━━━ Data

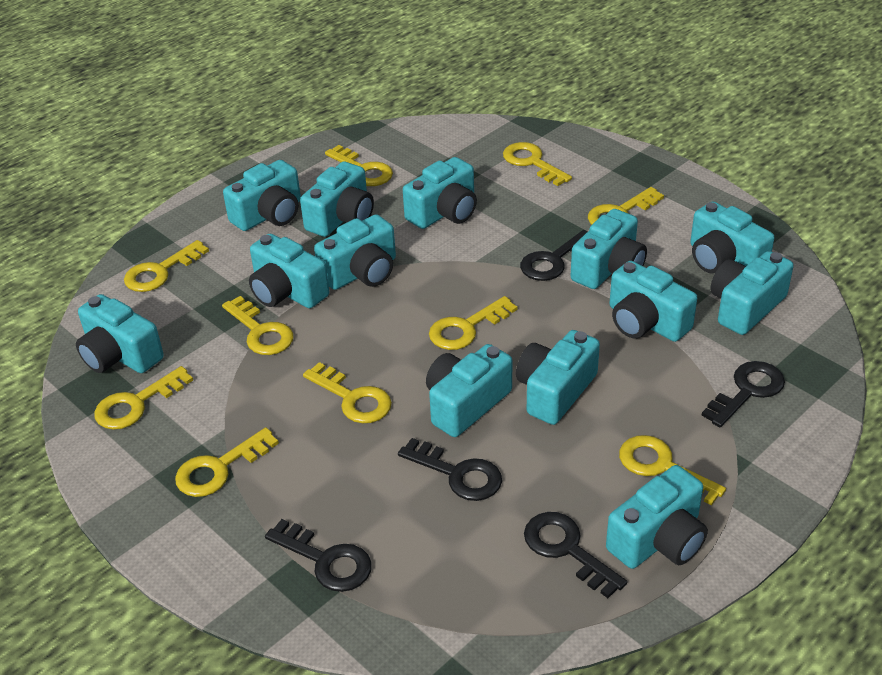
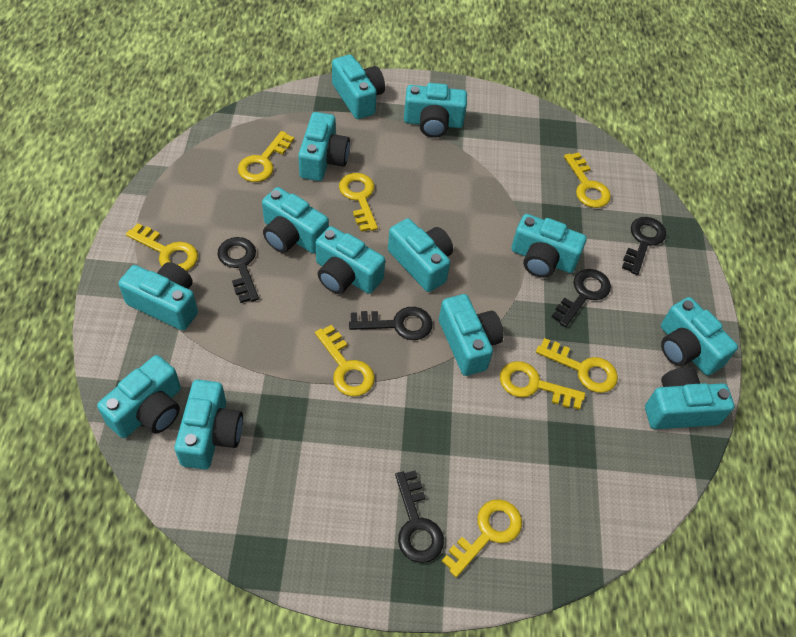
yellow key: 10 -> 8

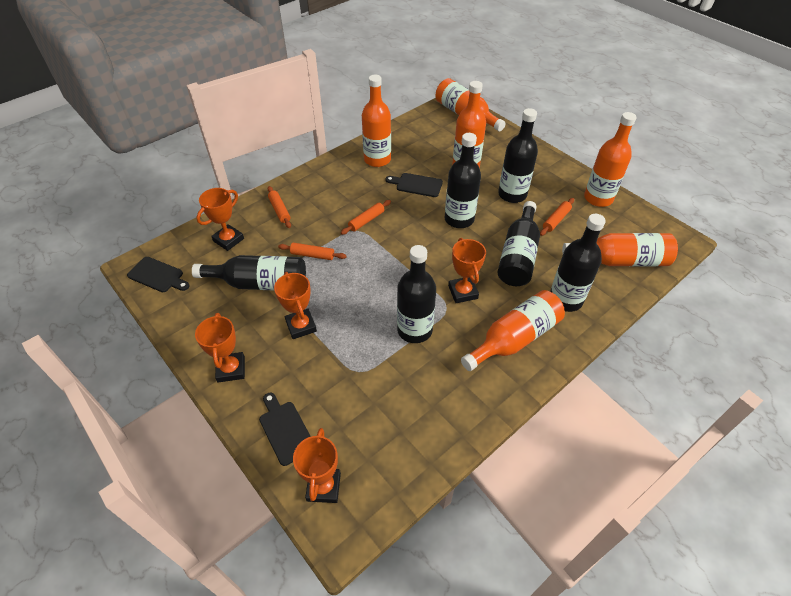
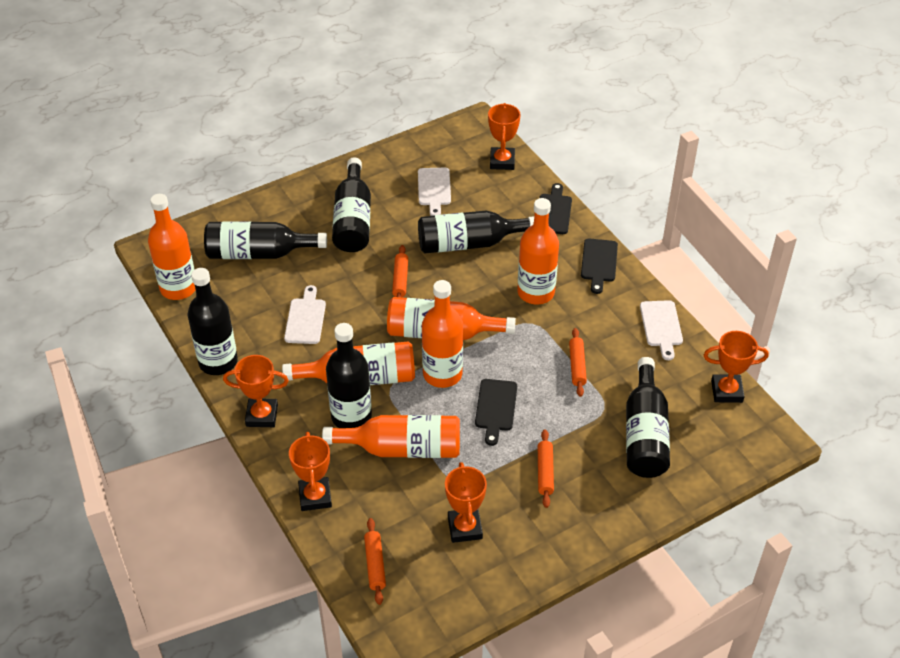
white cutting board: 0 -> 3

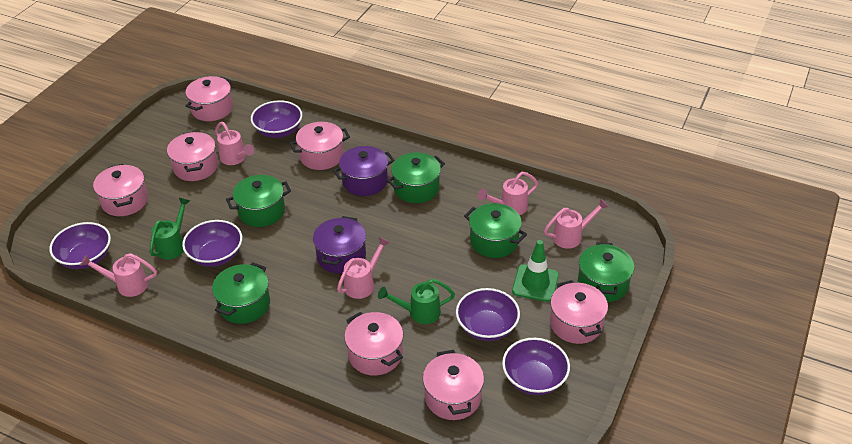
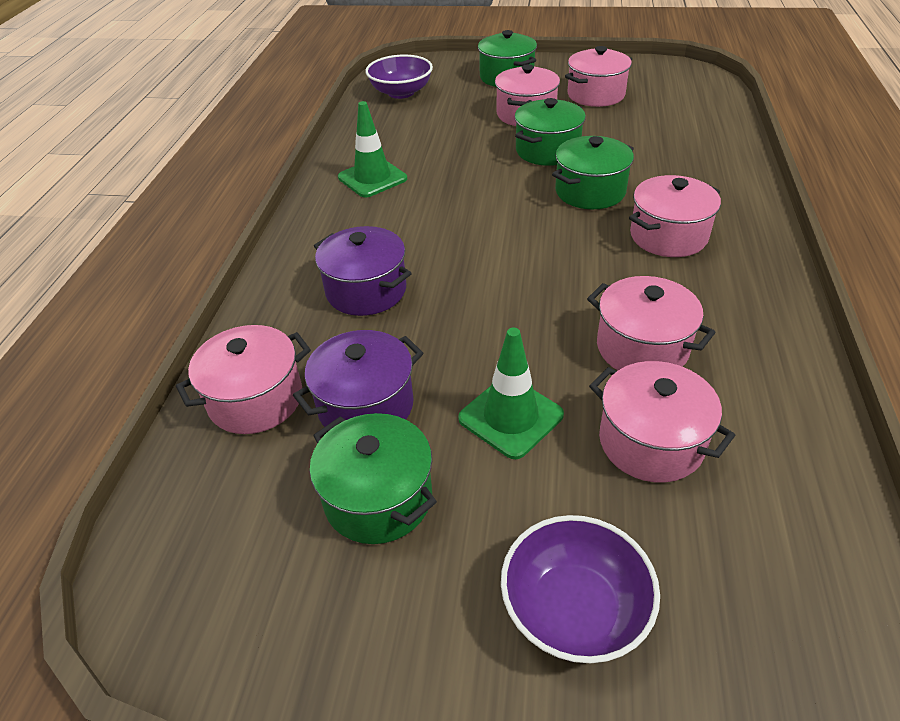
green pot: 5 -> 4
green traffic cone: 1 -> 2
green watering can: 2 -> 0
pink pot: 7 -> 6
pink watering can: 5 -> 0
purple bowl: 5 -> 2

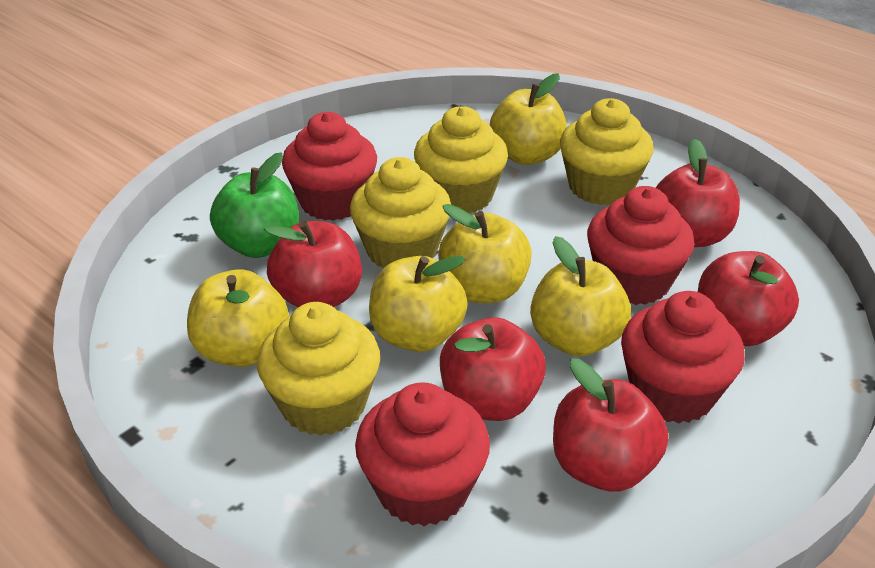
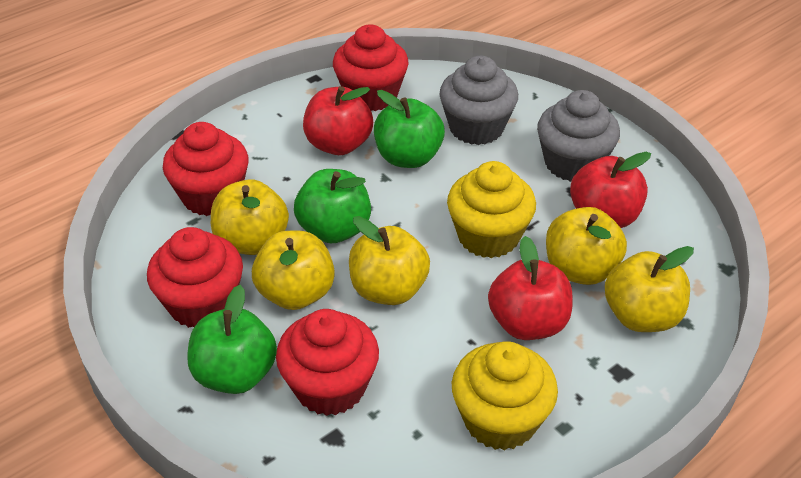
green apple: 1 -> 3
grey cupcake: 0 -> 2
red apple: 5 -> 3
yellow cupcake: 4 -> 2

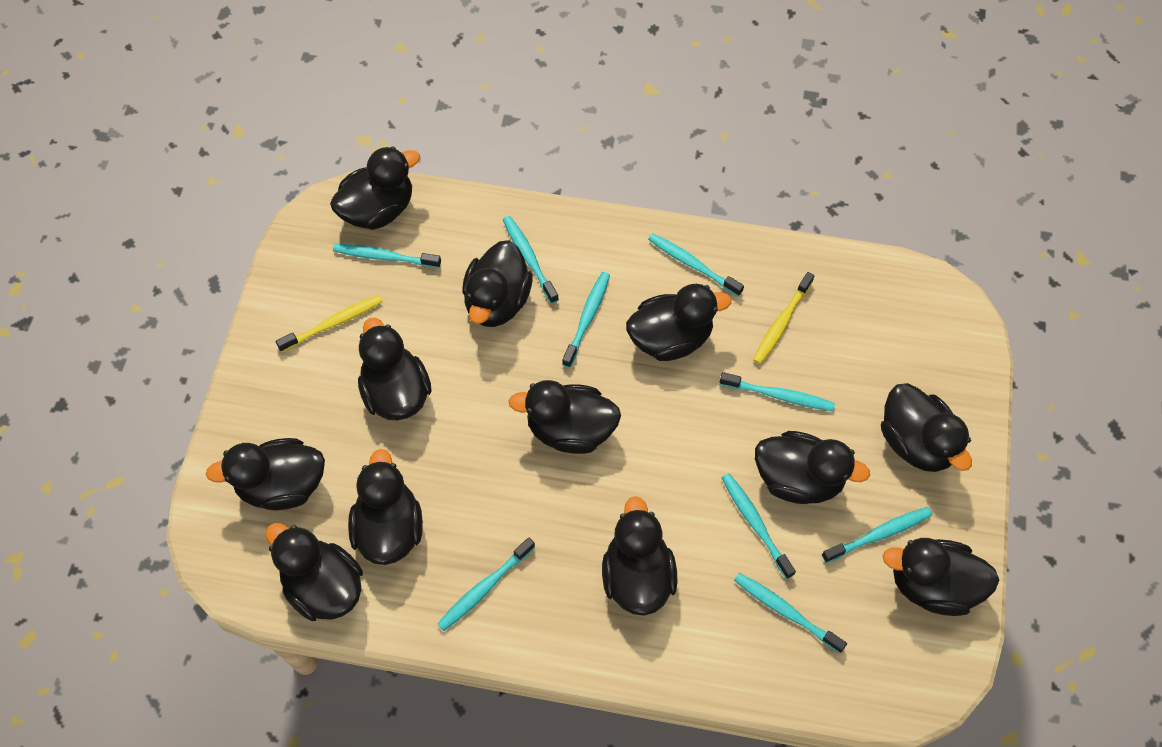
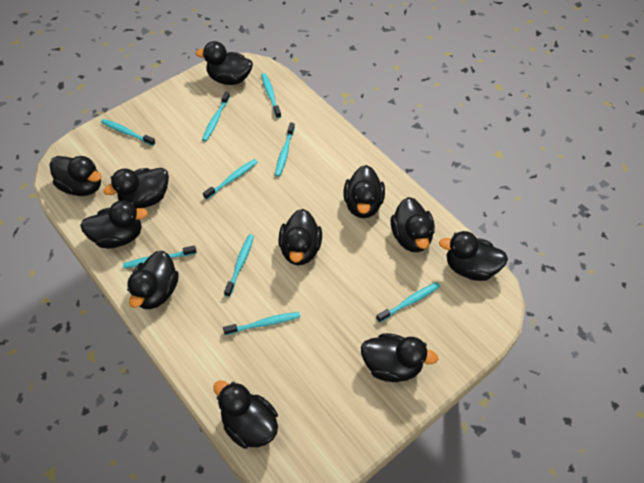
black duck: 12 -> 11
yellow toothbrush: 2 -> 0

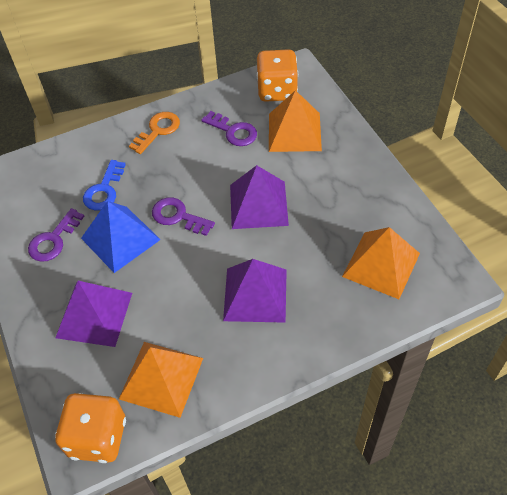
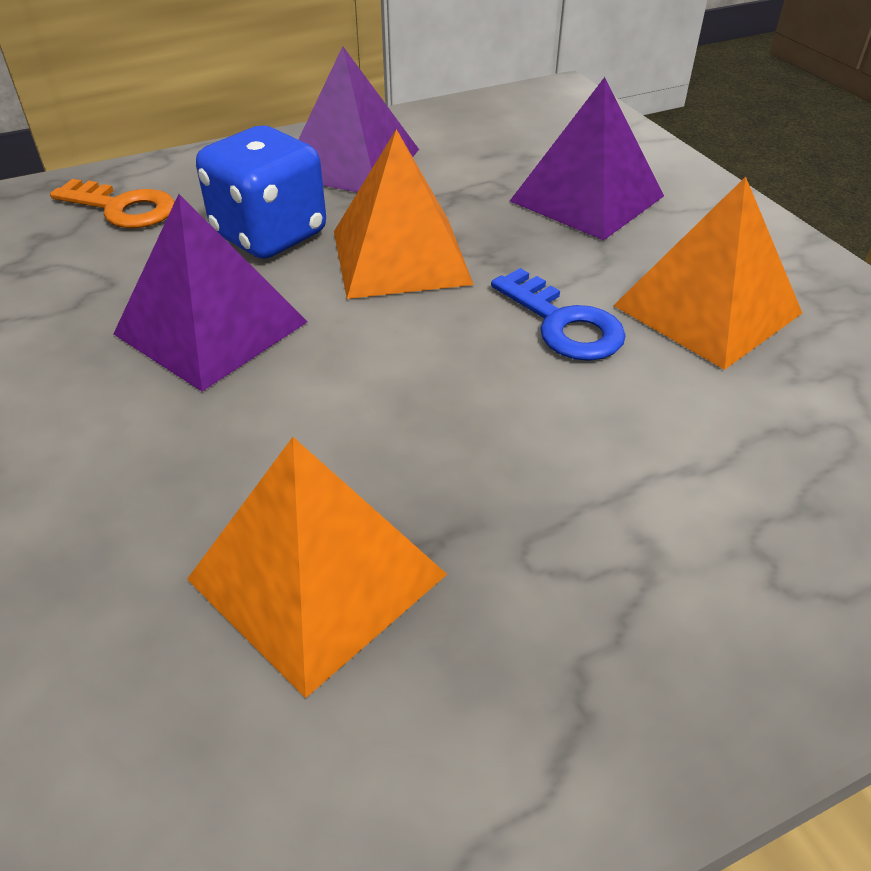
blue dice: 0 -> 1
blue pyramid: 1 -> 0
orange dice: 2 -> 0
purple key: 3 -> 0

━━━━━━

### What to produce
In the records above, locate the line containing "purple bowl: 5 -> 2", then copy exactly that line and every line after it through the end, omitting pictures.

### Task solution
purple bowl: 5 -> 2

green apple: 1 -> 3
grey cupcake: 0 -> 2
red apple: 5 -> 3
yellow cupcake: 4 -> 2

black duck: 12 -> 11
yellow toothbrush: 2 -> 0

blue dice: 0 -> 1
blue pyramid: 1 -> 0
orange dice: 2 -> 0
purple key: 3 -> 0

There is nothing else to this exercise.